▶ _TASK DETAILS_: Please copy word for word everything from the line containing "This is a 0.52" down to the end of the items below.

#### ENTRIES SHOWN

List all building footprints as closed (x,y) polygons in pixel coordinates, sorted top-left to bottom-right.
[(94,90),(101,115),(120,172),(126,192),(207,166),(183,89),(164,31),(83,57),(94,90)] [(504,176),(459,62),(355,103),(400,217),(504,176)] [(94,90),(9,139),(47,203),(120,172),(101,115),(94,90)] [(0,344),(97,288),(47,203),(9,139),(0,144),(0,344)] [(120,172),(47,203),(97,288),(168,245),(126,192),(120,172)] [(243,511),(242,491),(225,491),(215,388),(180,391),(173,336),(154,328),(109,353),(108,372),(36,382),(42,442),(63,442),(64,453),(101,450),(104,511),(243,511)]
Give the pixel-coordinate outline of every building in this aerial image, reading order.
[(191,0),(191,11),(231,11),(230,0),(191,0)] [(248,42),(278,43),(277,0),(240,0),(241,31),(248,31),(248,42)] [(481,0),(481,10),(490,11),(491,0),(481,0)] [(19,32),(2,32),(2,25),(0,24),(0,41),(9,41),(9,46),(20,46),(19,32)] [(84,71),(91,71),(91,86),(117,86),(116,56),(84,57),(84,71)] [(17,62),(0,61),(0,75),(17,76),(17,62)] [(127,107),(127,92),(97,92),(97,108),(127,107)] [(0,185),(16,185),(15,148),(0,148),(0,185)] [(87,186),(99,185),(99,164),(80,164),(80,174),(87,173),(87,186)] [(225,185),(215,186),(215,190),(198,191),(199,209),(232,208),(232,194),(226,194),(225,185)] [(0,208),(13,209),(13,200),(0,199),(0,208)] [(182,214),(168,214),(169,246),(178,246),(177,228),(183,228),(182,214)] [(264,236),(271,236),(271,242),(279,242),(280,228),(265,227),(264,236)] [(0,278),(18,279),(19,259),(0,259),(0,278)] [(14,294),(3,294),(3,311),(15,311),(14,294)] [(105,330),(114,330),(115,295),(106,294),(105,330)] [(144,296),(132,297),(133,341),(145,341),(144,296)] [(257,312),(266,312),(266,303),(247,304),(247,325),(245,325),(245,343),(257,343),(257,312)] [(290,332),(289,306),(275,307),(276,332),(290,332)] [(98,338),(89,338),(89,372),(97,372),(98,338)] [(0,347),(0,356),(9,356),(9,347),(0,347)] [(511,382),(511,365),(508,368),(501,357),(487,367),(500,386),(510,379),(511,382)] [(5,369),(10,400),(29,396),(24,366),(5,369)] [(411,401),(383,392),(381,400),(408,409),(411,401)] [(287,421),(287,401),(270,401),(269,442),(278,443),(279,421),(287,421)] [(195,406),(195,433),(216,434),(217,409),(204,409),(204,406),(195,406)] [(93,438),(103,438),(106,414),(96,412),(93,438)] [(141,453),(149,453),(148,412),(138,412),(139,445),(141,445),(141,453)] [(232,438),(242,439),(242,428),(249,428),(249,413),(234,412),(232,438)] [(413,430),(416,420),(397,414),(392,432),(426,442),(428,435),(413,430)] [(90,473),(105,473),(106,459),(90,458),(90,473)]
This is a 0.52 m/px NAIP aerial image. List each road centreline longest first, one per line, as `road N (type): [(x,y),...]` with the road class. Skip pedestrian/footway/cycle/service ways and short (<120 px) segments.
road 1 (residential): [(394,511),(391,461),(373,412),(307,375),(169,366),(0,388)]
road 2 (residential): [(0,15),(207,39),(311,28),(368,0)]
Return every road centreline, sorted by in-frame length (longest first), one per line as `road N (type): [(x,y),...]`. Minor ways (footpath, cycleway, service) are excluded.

########

▶ _RESULT OF THIS TASK_:
This is a 0.52 m/px NAIP aerial image. List each road centreline longest first, one per line, as `road N (type): [(x,y),...]` with the road class. Skip pedestrian/footway/cycle/service ways and short (<120 px) segments.
road 1 (residential): [(394,511),(391,461),(373,412),(307,375),(169,366),(0,388)]
road 2 (residential): [(0,15),(207,39),(311,28),(368,0)]
Return every road centreline, sorted by in-frame length (longest first), one per line as `road N (type): [(x,y),...]`. Minor ways (footpath, cycleway, service) are excluded.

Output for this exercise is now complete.